§ What you have to do
Your task is to copy the stretch of lines in the records below that begins with the line containing "U3: PIC16F1827 -> PIC16F84A" and ends with the line containing "U7 pin PGND: VA -> GND", exactly as written, with nothing added.

§ Records supplied

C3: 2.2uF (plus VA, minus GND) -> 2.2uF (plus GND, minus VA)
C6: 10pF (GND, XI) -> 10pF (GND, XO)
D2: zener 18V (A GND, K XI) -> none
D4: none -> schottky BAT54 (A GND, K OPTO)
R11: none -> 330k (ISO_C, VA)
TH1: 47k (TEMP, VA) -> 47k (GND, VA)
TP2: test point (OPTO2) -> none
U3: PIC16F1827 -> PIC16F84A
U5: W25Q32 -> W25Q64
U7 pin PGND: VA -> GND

...

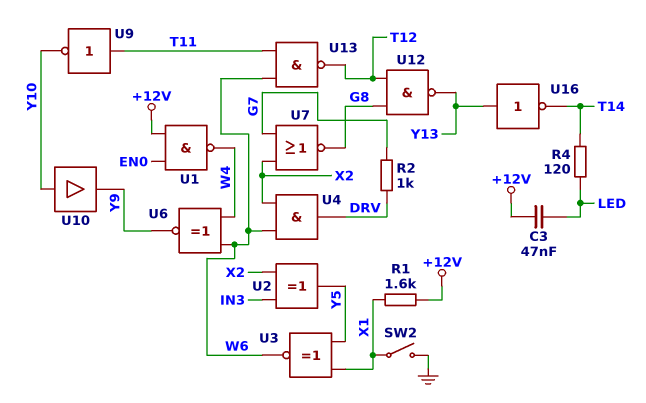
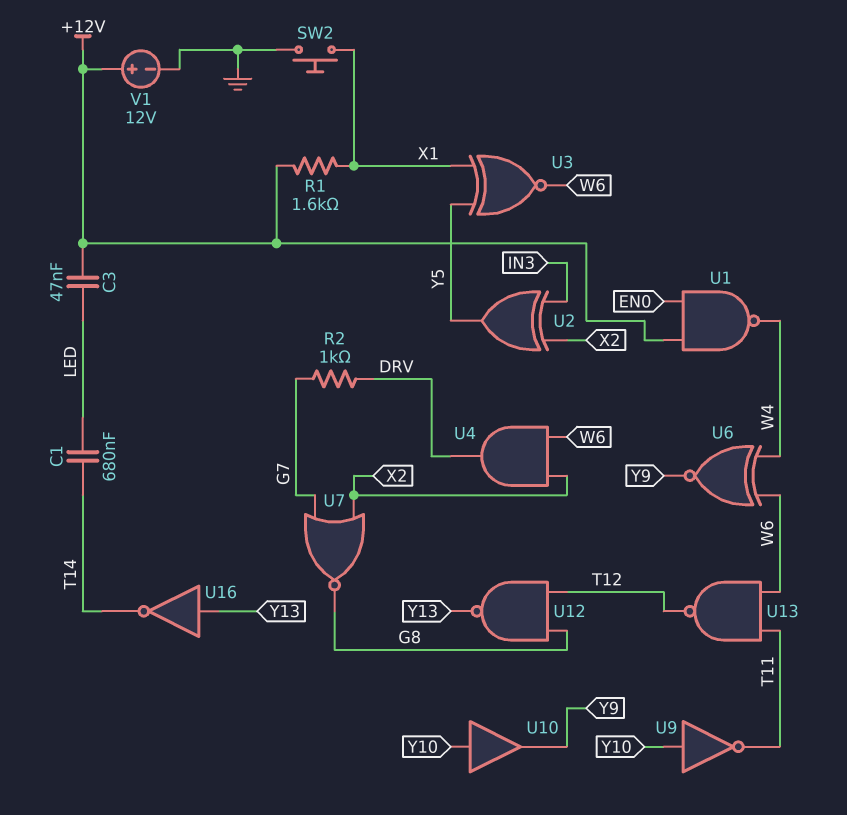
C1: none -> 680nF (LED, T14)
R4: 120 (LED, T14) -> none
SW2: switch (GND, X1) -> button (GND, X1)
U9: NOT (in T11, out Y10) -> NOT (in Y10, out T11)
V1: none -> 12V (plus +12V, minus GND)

§ Expected answer
U3: PIC16F1827 -> PIC16F84A
U5: W25Q32 -> W25Q64
U7 pin PGND: VA -> GND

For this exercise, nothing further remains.